TASK ▸
Would you transcribe word for word every line from the one containing "OLED2 pin VCC: 3V3 -> none" to the end of the data, both ends included, and leave out the rest?
***** WORKING DATA *****
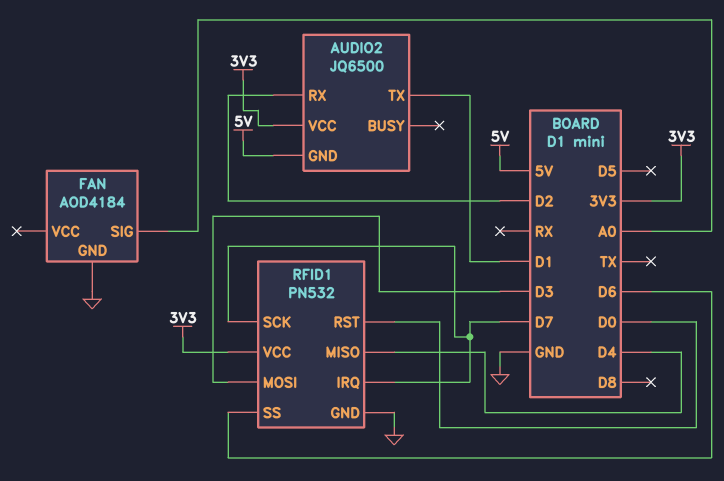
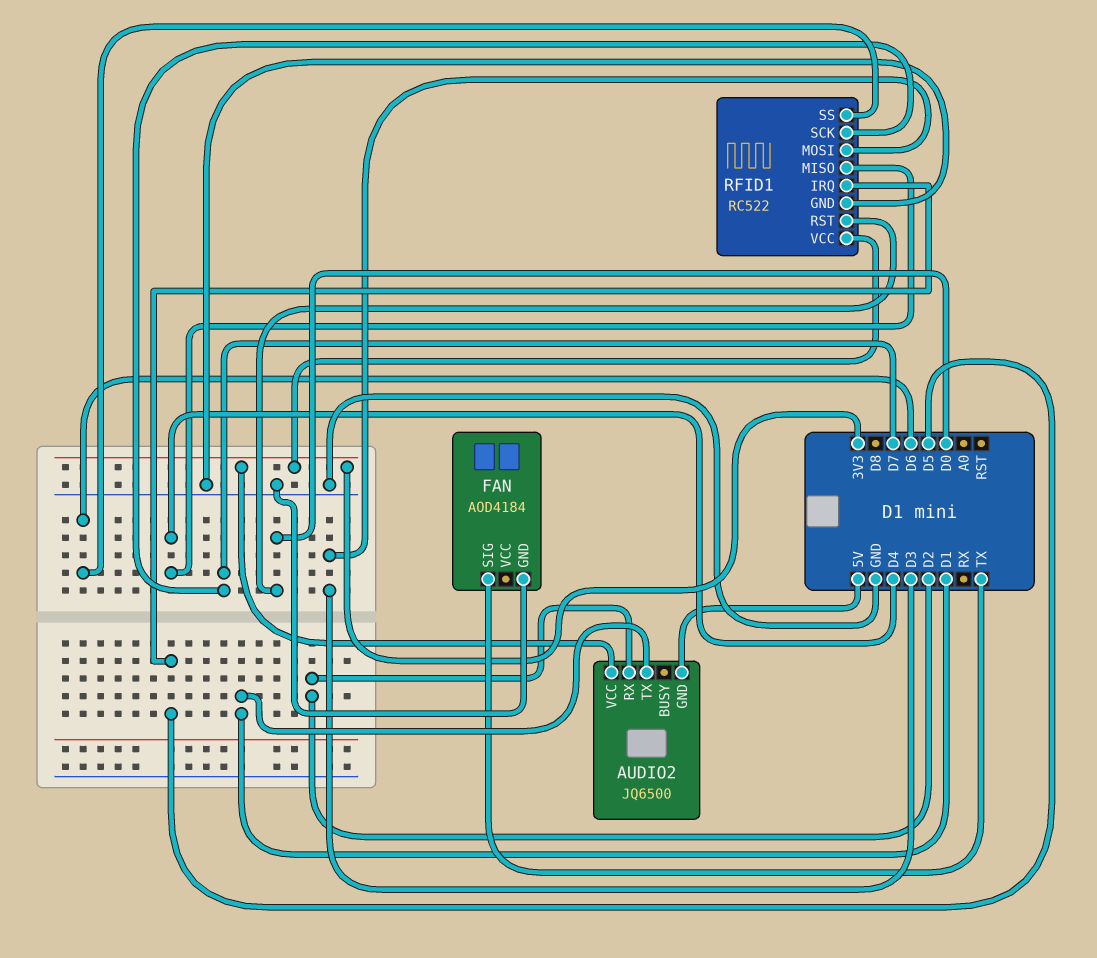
FAN pin SIG: A0 -> TX
RFID1: PN532 -> RC522
RFID1 pin IRQ: D7 -> D5

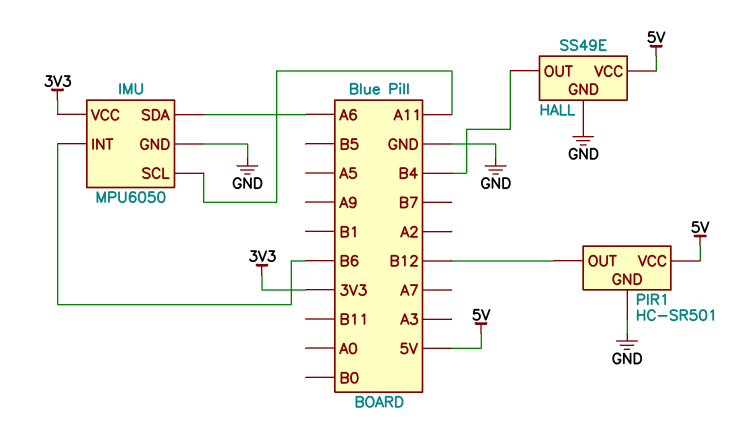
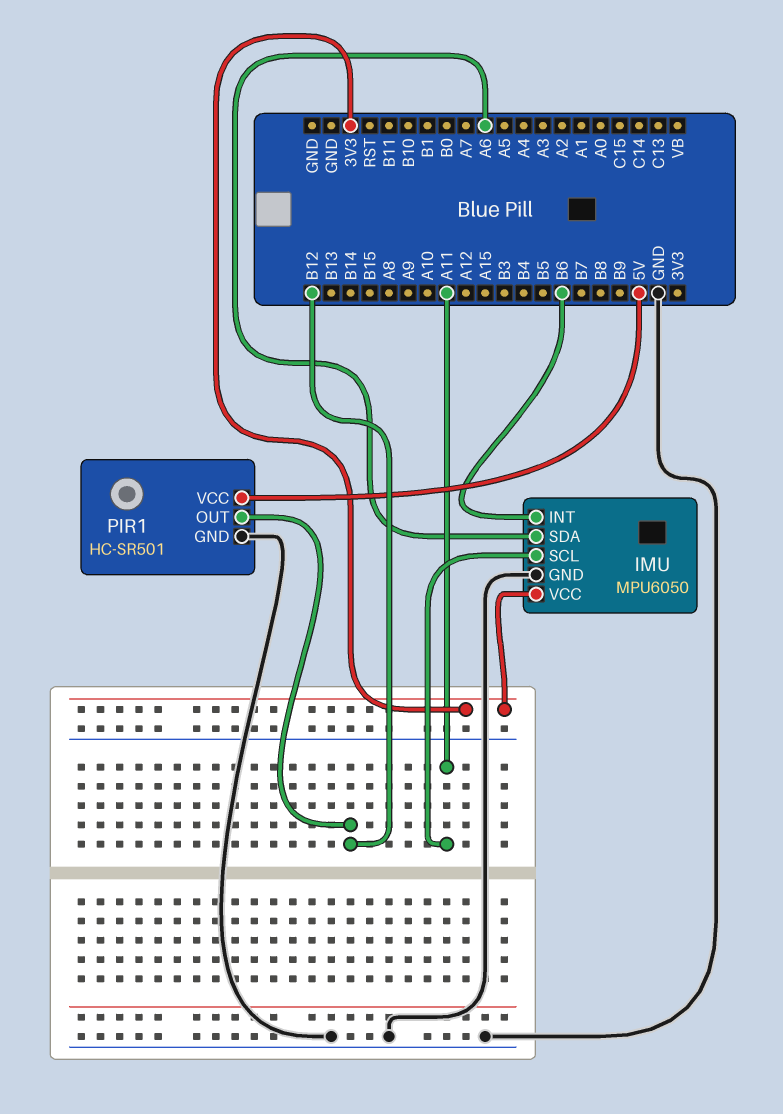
HALL: SS49E -> none
HALL pin GND: GND -> none
HALL pin OUT: B4 -> none
HALL pin VCC: 5V -> none

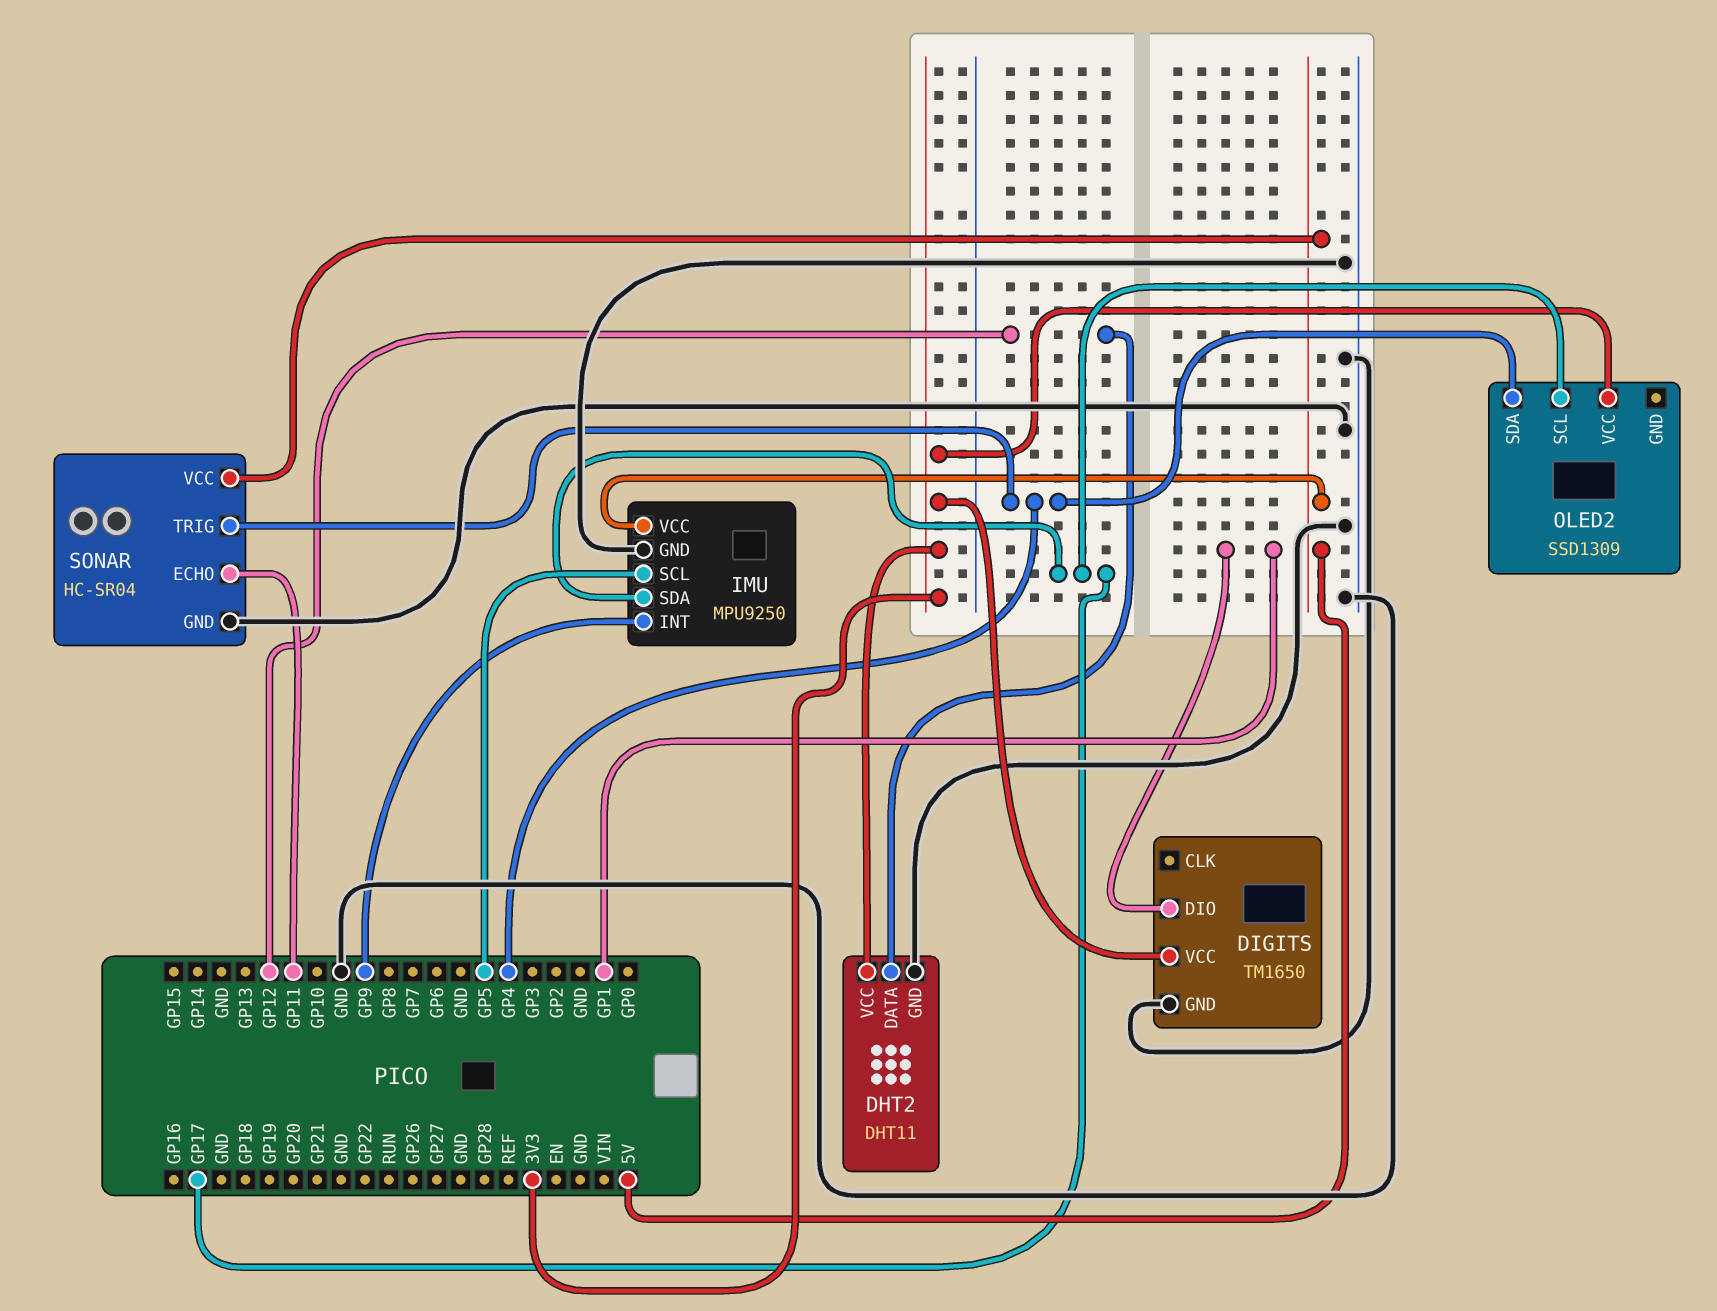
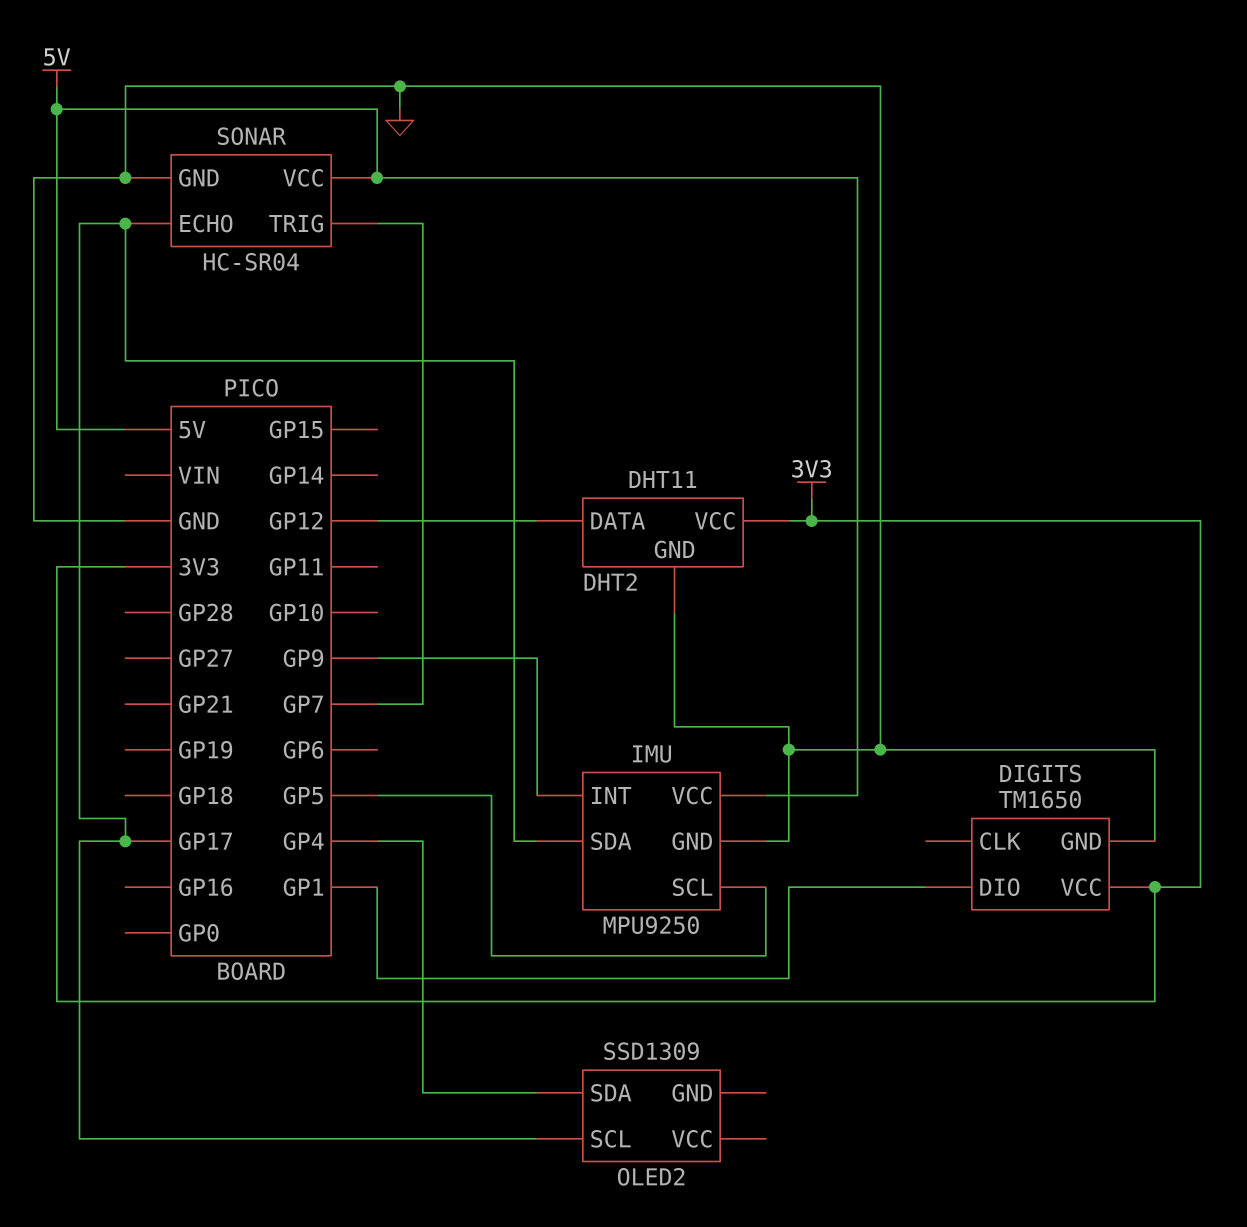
OLED2 pin VCC: 3V3 -> none
SONAR pin ECHO: GP11 -> GP17
SONAR pin TRIG: GP4 -> GP7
*****
TASK SOLUTION ▸
OLED2 pin VCC: 3V3 -> none
SONAR pin ECHO: GP11 -> GP17
SONAR pin TRIG: GP4 -> GP7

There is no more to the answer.